EXERCISE DIRECTIONS: Copy out all of the data word for word. Omit every picture.
** Opening INPUT MATERIAL block **
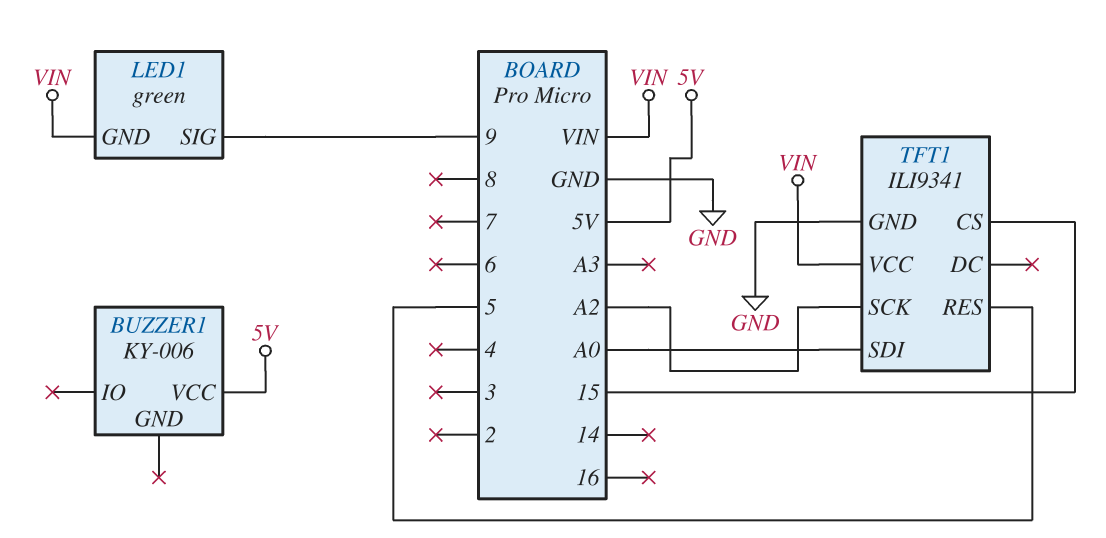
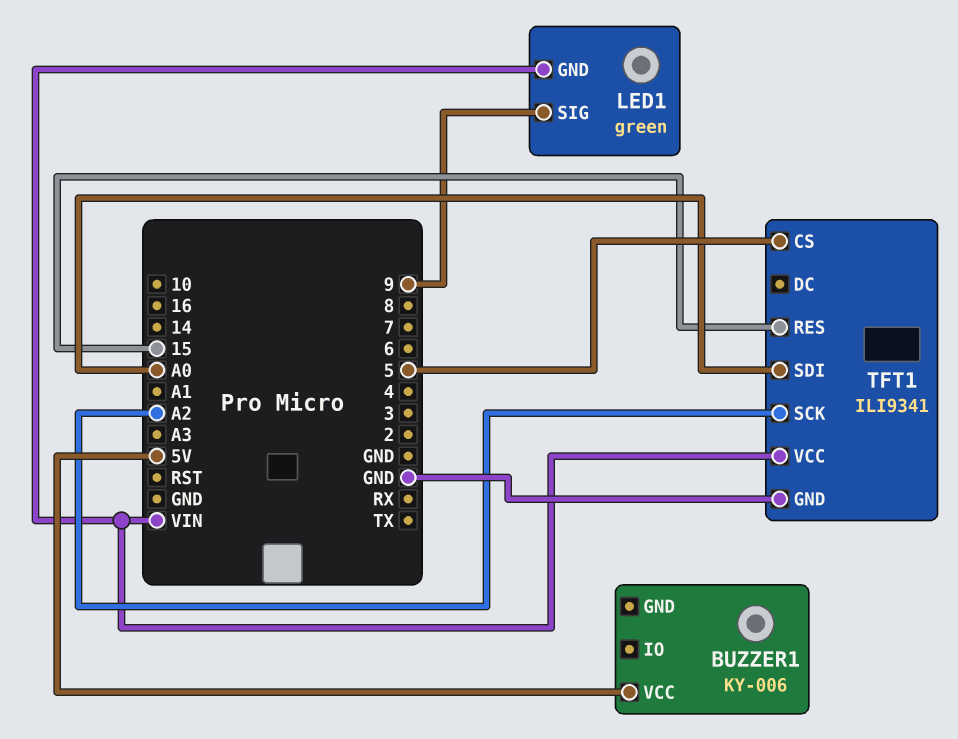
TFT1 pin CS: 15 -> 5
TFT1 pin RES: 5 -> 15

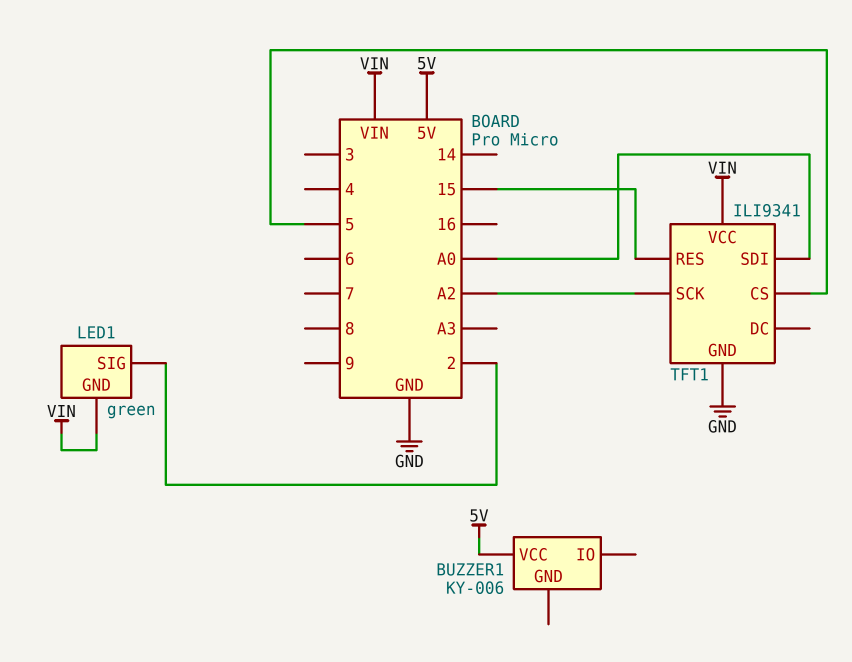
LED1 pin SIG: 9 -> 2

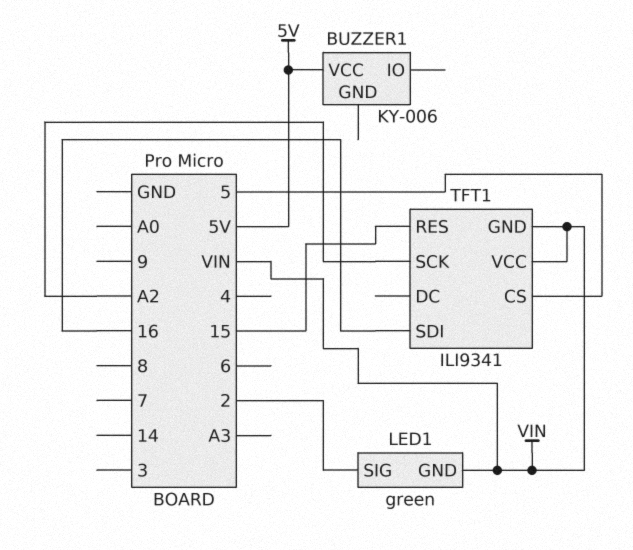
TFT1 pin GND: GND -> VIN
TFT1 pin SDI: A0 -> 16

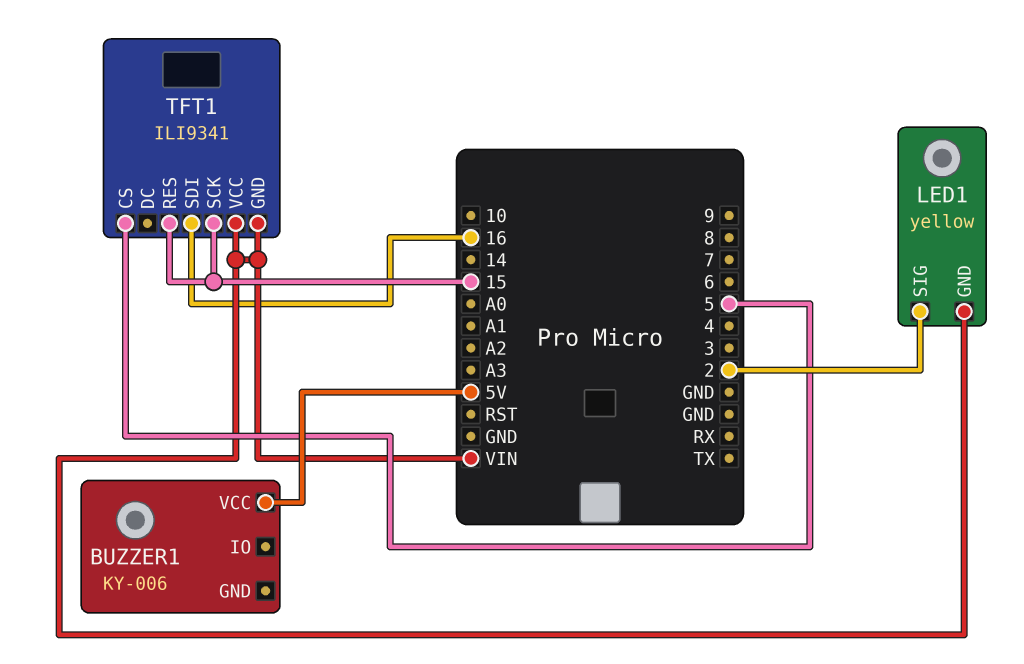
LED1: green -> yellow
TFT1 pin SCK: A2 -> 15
** Closing INPUT MATERIAL block **
ANSWER TO THE PROBLEM:
TFT1 pin CS: 15 -> 5
TFT1 pin RES: 5 -> 15

LED1 pin SIG: 9 -> 2

TFT1 pin GND: GND -> VIN
TFT1 pin SDI: A0 -> 16

LED1: green -> yellow
TFT1 pin SCK: A2 -> 15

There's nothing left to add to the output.